[Geospatial object listing tasks]
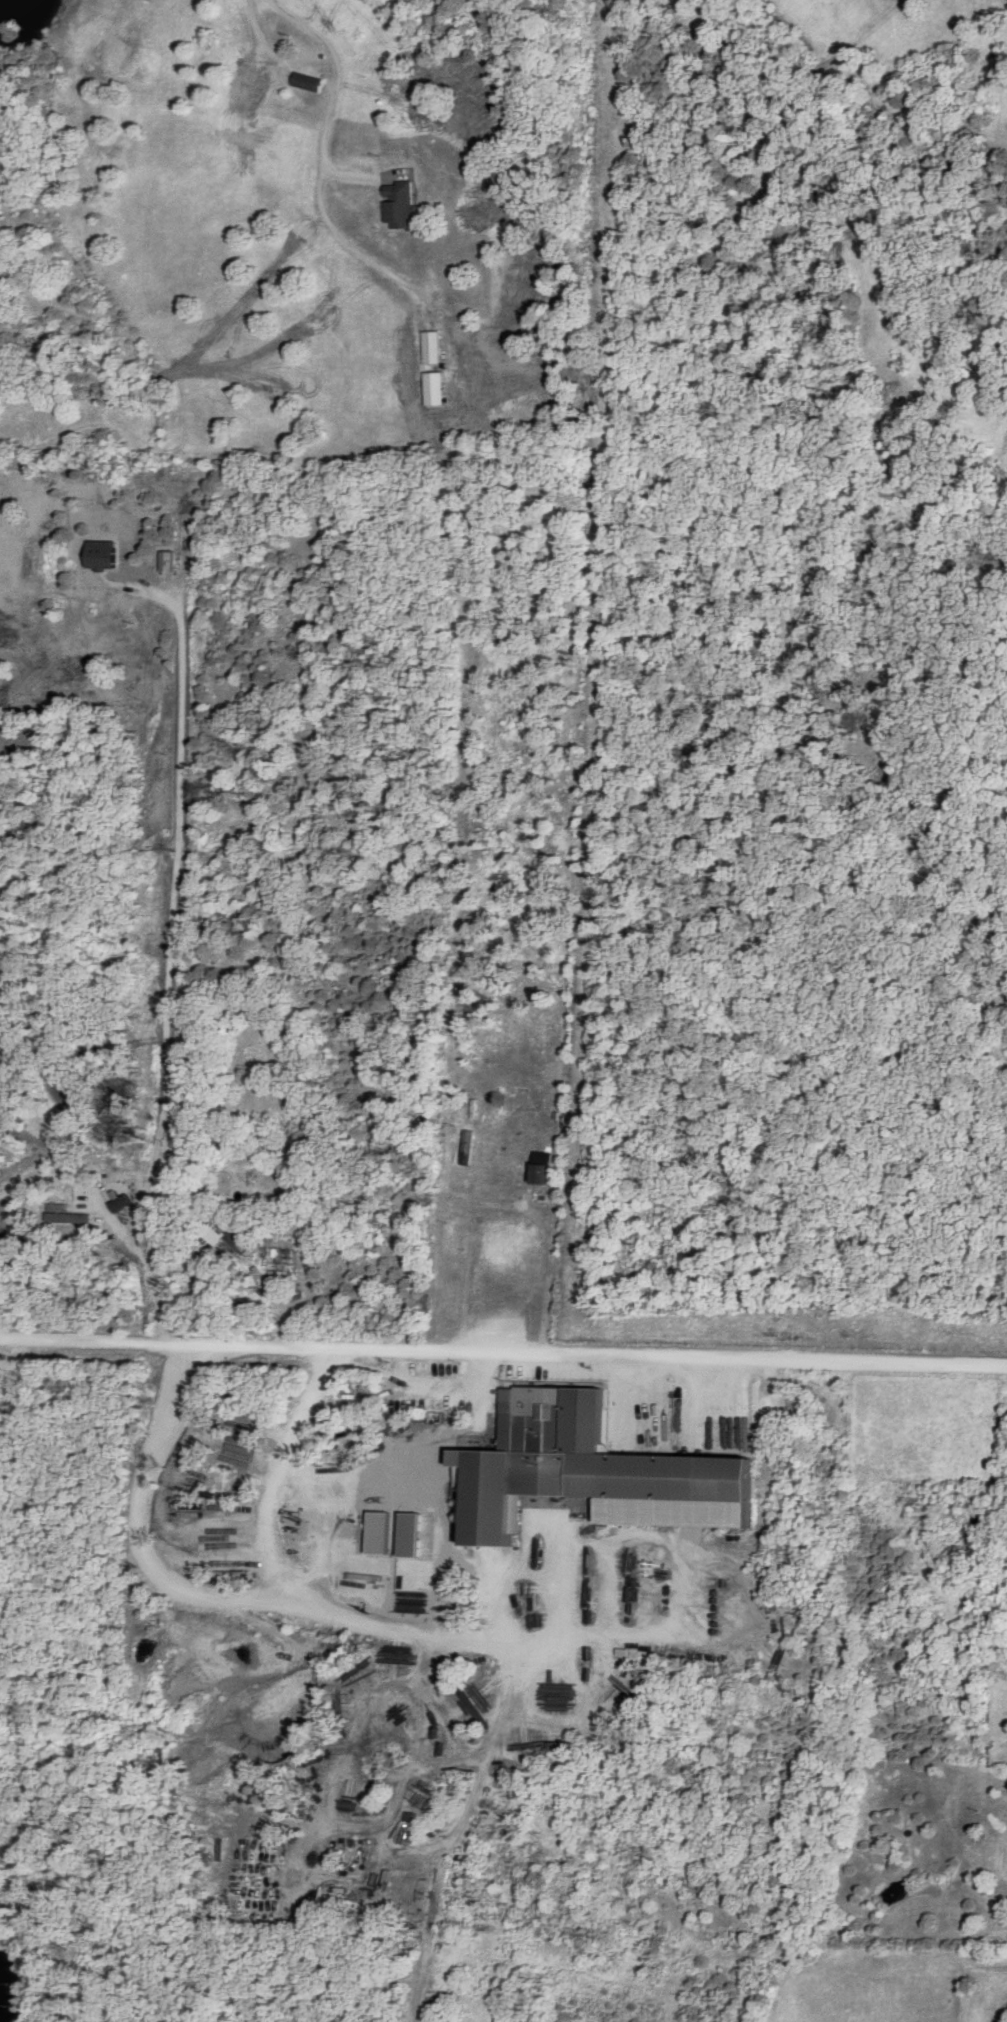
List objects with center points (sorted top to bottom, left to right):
road: (264, 26)
building: (403, 203)
building: (437, 345)
building: (440, 387)
building: (302, 1274)
road: (503, 1352)
building: (572, 1465)

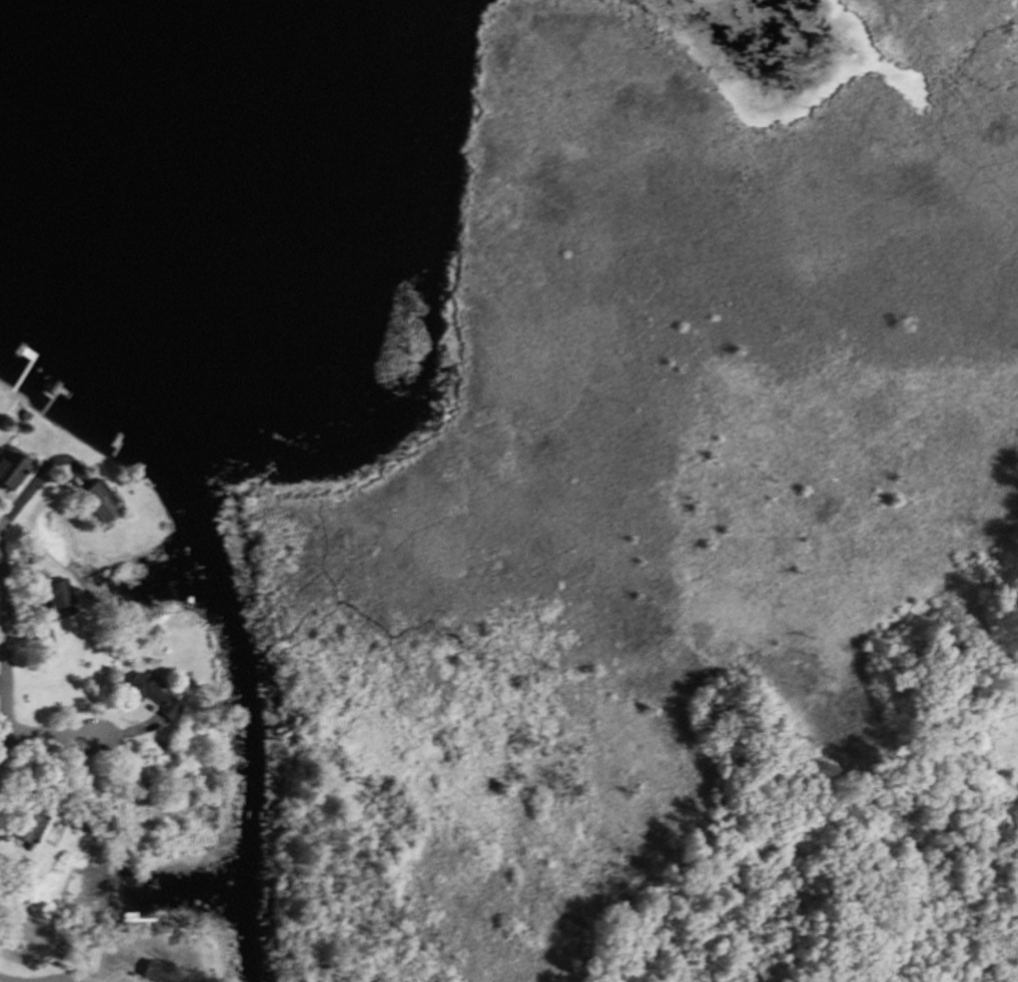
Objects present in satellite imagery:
building: (30, 420)
road: (69, 467)
building: (12, 474)
park: (683, 492)
road: (20, 498)
building: (96, 498)
building: (54, 595)
road: (3, 663)
building: (149, 694)
road: (47, 734)
road: (991, 748)
building: (62, 804)
building: (102, 817)
building: (24, 824)
building: (12, 865)
building: (121, 957)
building: (158, 971)
road: (1, 981)
building: (140, 981)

- [EXERCISE DETAILS]
Each record above goes into the copy word for word; the pictures do not.

- [EXERCISE OUTPUT]
List objects with center points (sorted top to bottom, left to right):
road: (264, 26)
building: (403, 203)
building: (437, 345)
building: (440, 387)
building: (302, 1274)
road: (503, 1352)
building: (572, 1465)

Objects present in satellite imagery:
building: (30, 420)
road: (69, 467)
building: (12, 474)
park: (683, 492)
road: (20, 498)
building: (96, 498)
building: (54, 595)
road: (3, 663)
building: (149, 694)
road: (47, 734)
road: (991, 748)
building: (62, 804)
building: (102, 817)
building: (24, 824)
building: (12, 865)
building: (121, 957)
building: (158, 971)
road: (1, 981)
building: (140, 981)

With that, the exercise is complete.